## Exercise requirements
Below are entries. Give back exactly the lines from the one containing "DIGITS3 pin DIO: TX -> D5" through the one containing "SERVO pin PWM: D0 -> D5", inclusive, without the pictures.

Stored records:
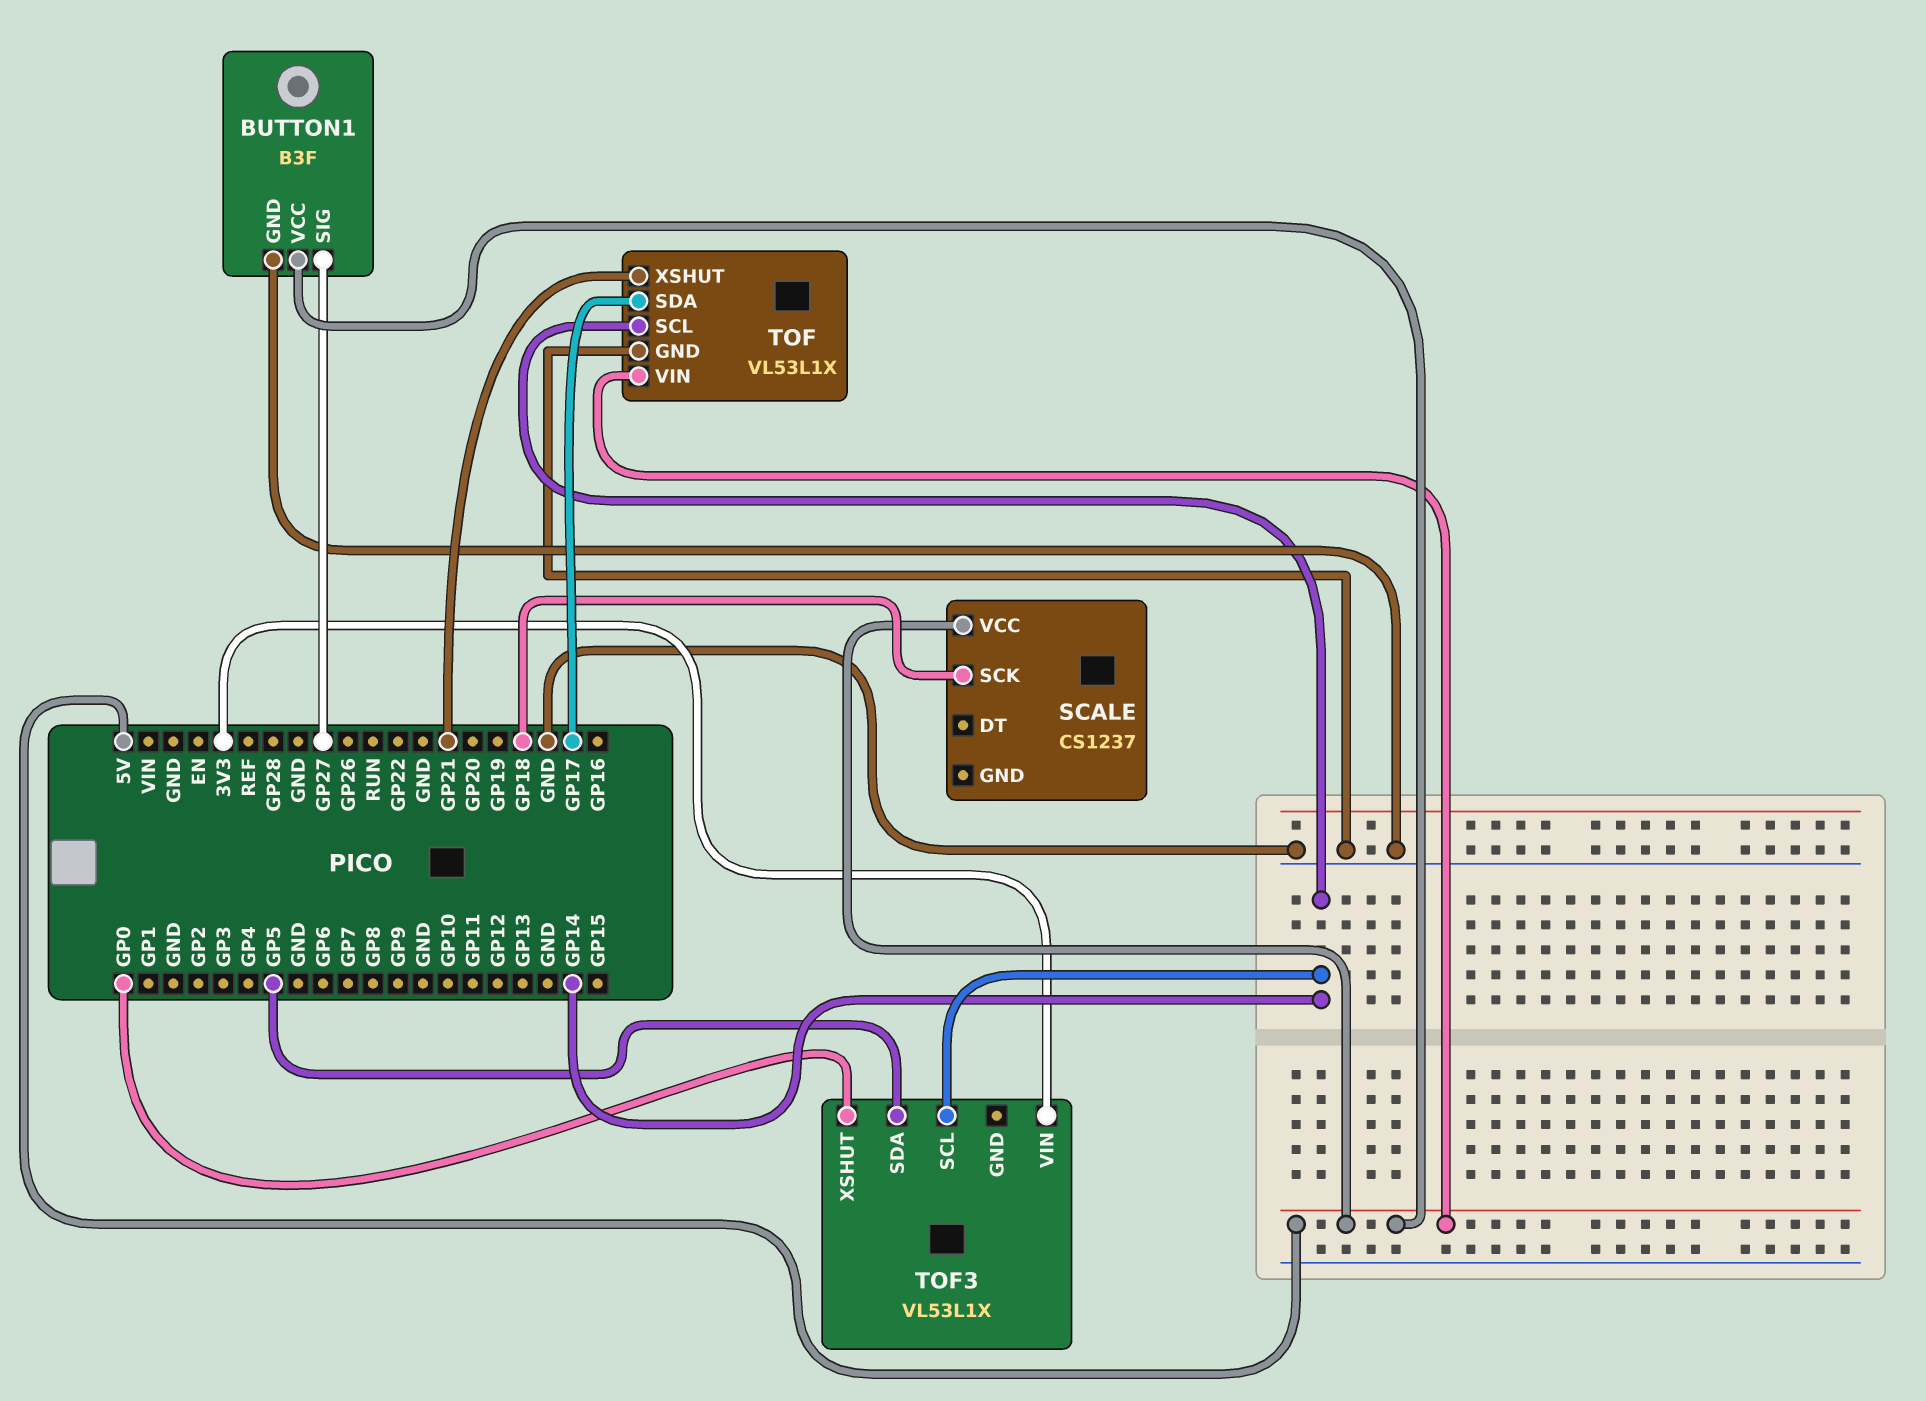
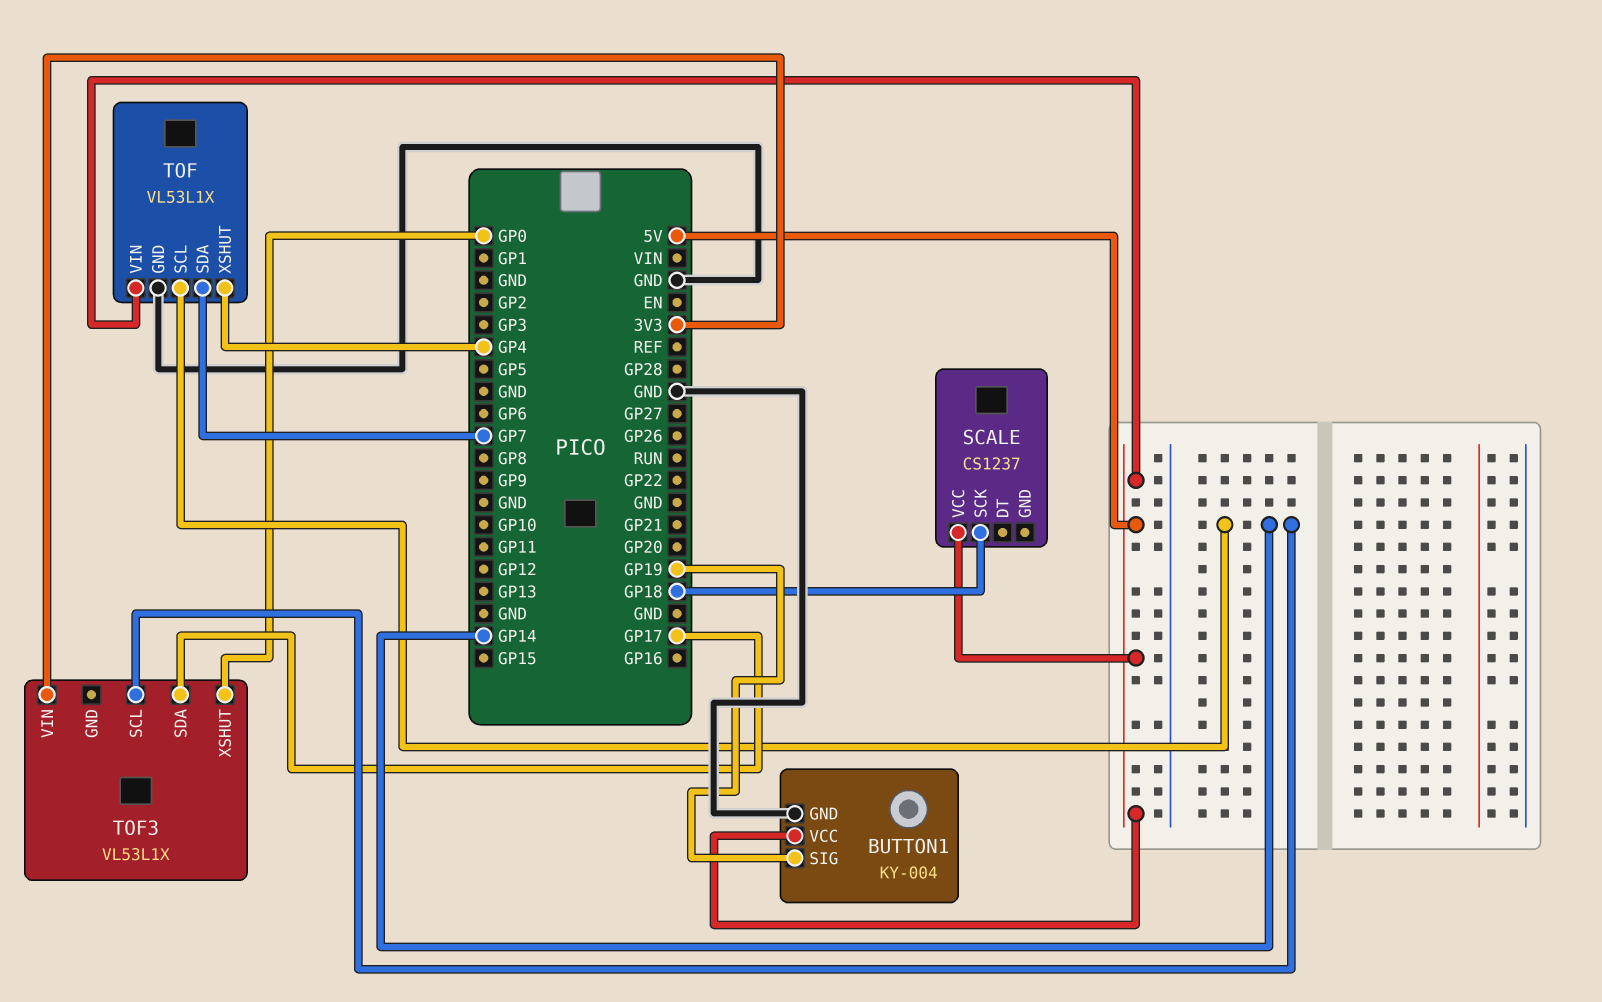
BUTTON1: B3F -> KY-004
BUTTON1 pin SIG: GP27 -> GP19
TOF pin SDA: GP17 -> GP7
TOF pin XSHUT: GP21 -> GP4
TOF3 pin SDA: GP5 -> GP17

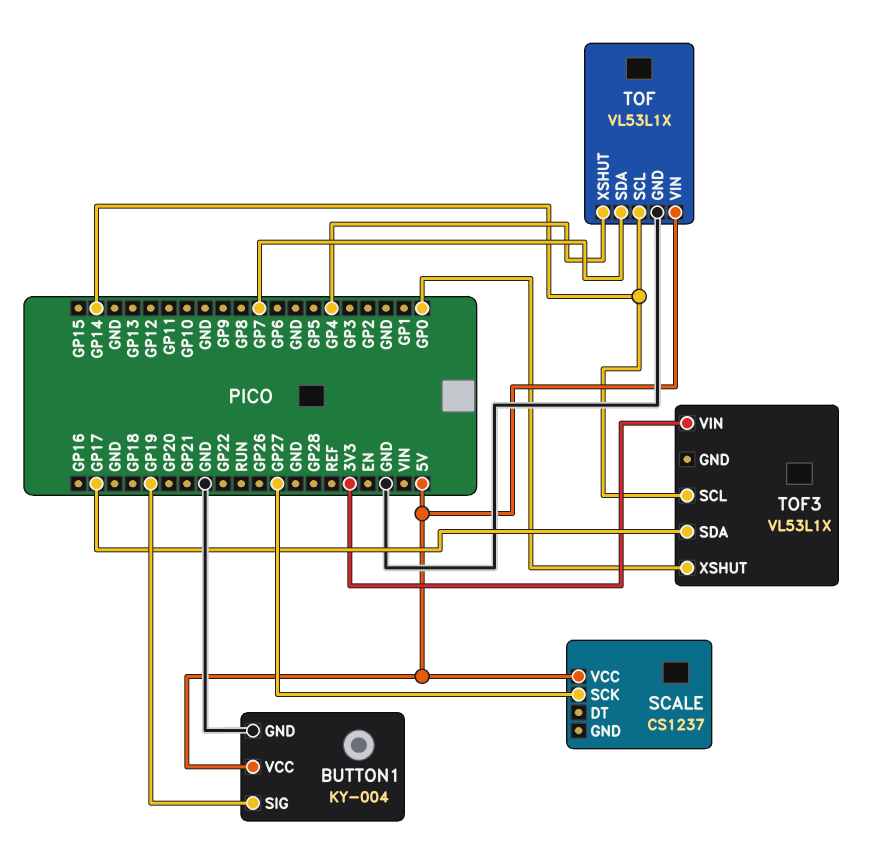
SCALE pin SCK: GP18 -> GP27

* * *

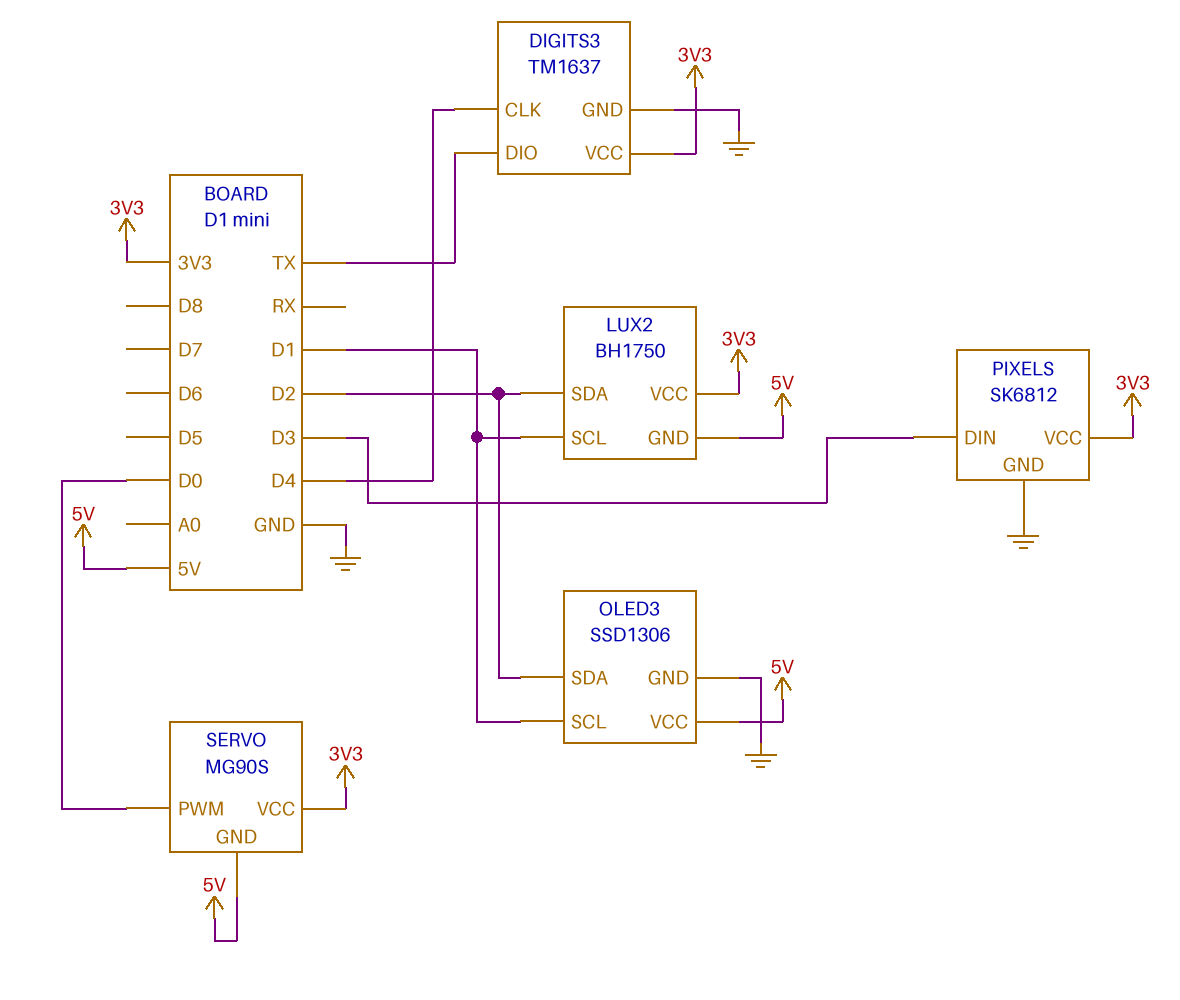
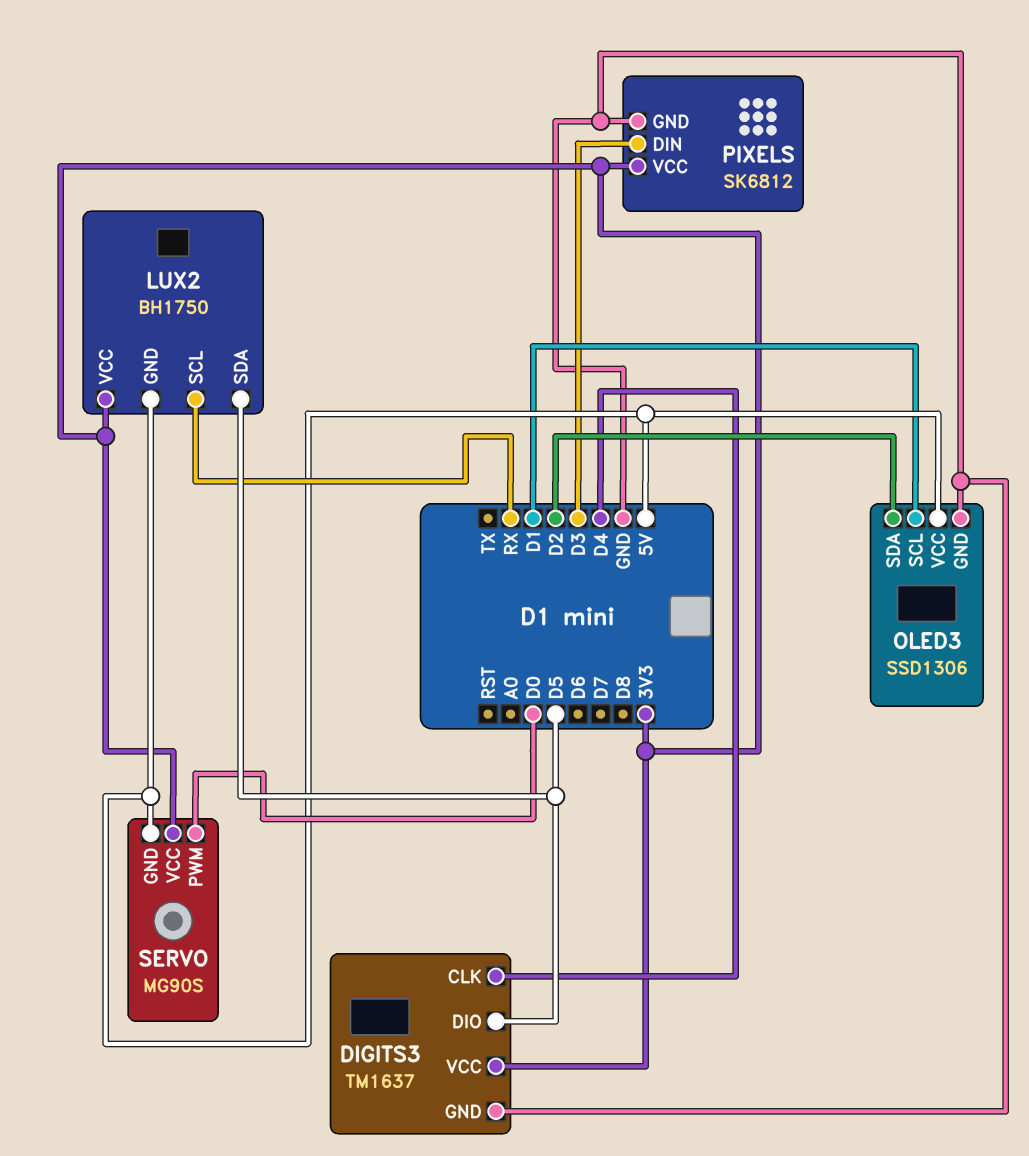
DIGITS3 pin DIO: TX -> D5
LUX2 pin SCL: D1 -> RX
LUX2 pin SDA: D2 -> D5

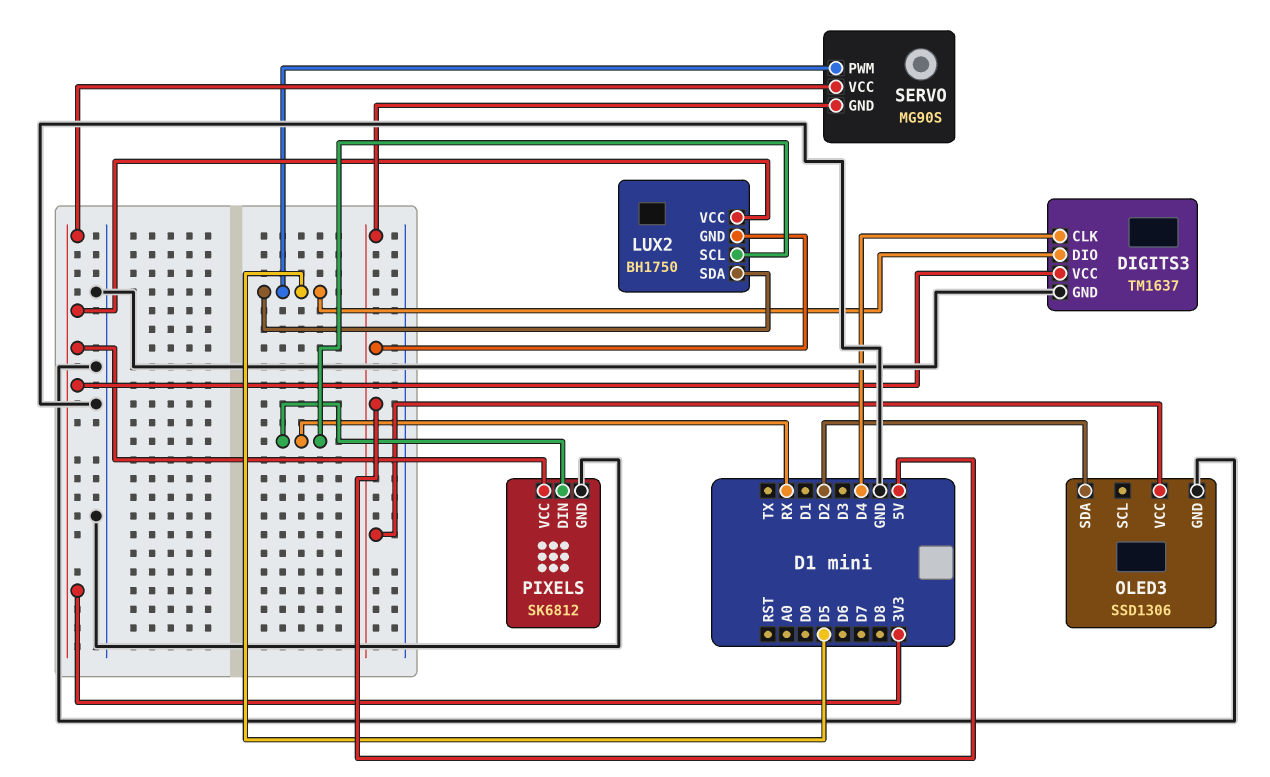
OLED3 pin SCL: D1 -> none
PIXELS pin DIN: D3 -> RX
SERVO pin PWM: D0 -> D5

## Solved problem
DIGITS3 pin DIO: TX -> D5
LUX2 pin SCL: D1 -> RX
LUX2 pin SDA: D2 -> D5

OLED3 pin SCL: D1 -> none
PIXELS pin DIN: D3 -> RX
SERVO pin PWM: D0 -> D5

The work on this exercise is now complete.